[Task goal]
If a line of the records contains the word "violet", list it.

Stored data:
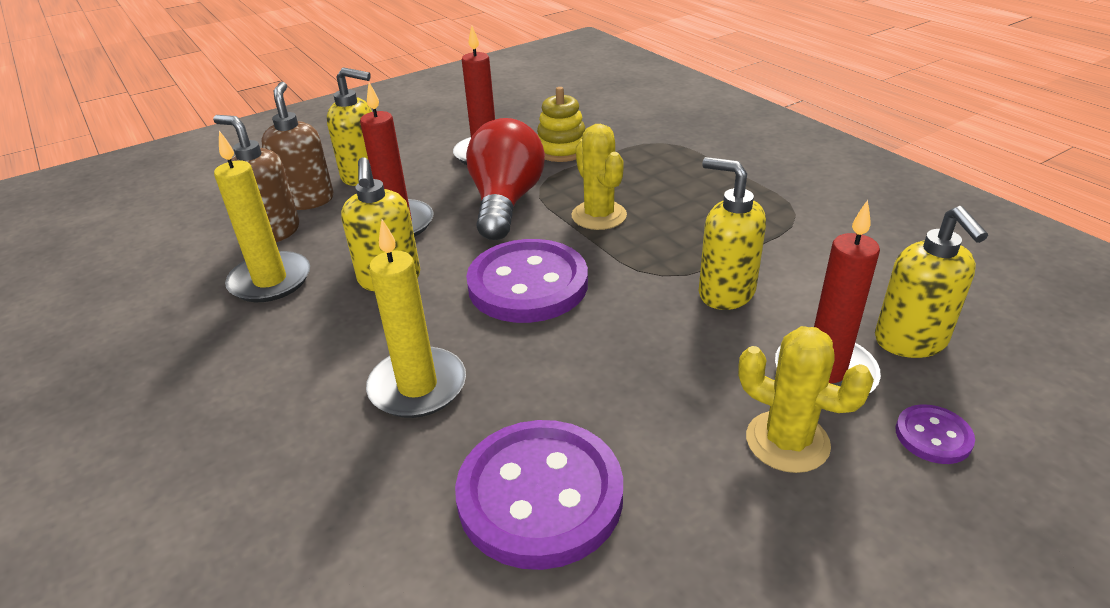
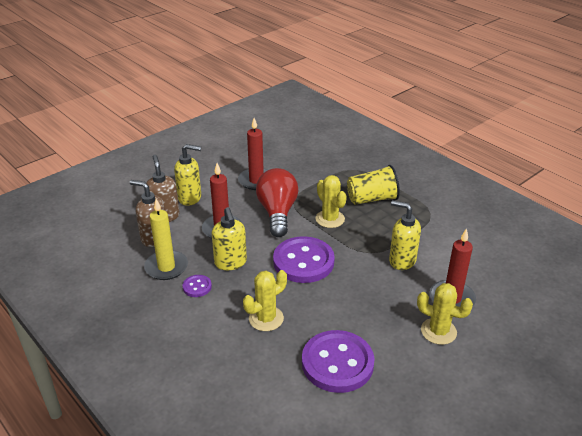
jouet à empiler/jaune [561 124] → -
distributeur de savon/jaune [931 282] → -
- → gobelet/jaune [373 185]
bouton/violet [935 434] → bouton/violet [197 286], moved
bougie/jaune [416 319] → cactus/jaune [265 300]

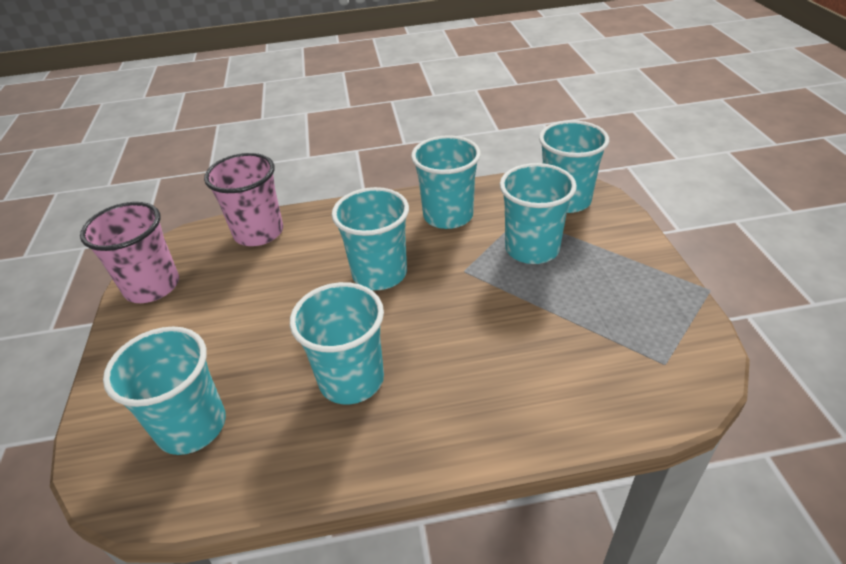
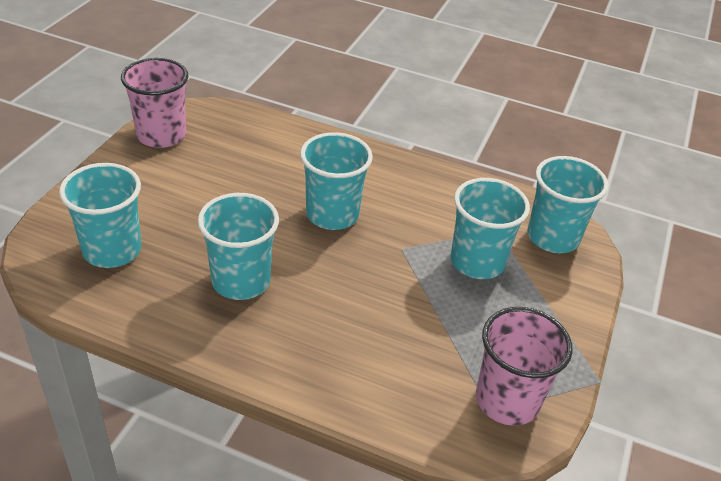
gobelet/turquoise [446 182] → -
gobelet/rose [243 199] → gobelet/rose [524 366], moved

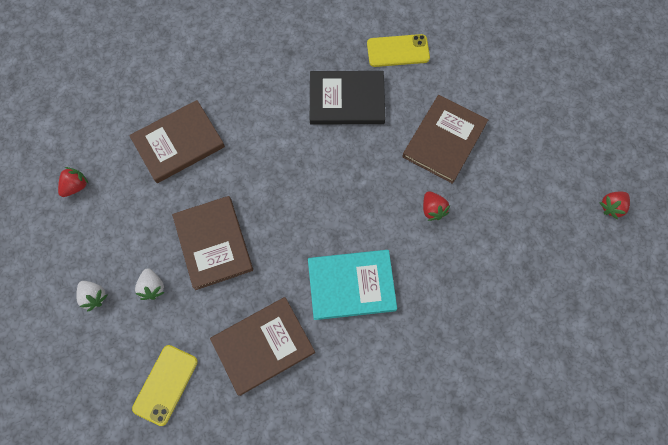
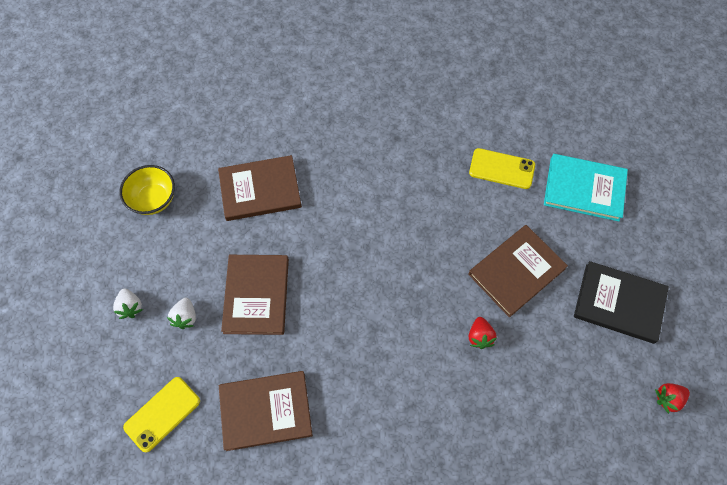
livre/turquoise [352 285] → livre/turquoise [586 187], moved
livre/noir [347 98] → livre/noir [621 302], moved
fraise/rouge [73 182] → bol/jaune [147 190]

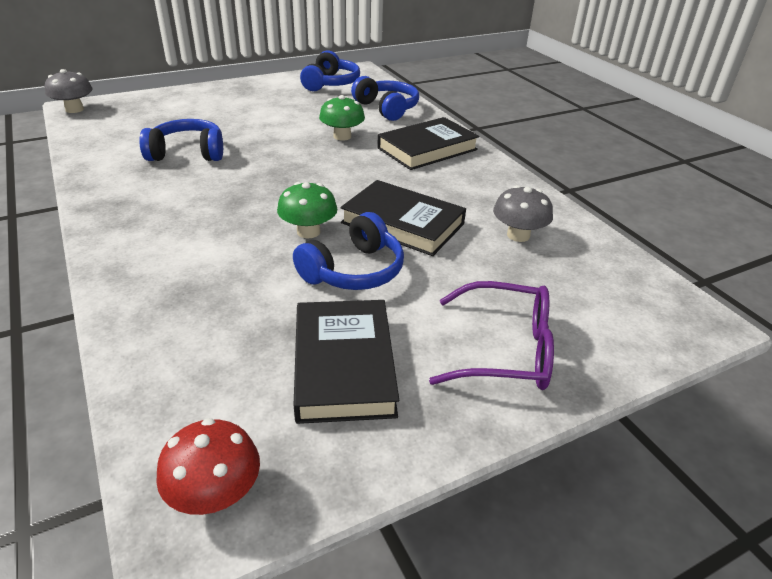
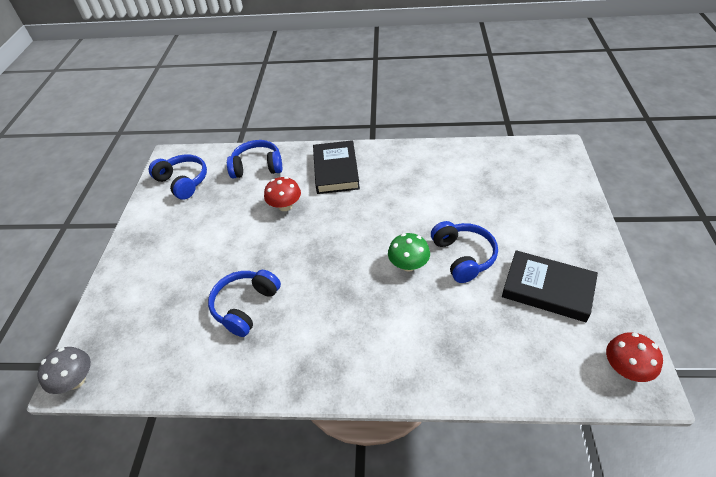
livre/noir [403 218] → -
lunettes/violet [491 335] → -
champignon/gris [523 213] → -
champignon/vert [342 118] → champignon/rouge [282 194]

[Output for this exercise]
bouton/violet [935 434] → bouton/violet [197 286], moved
lunettes/violet [491 335] → -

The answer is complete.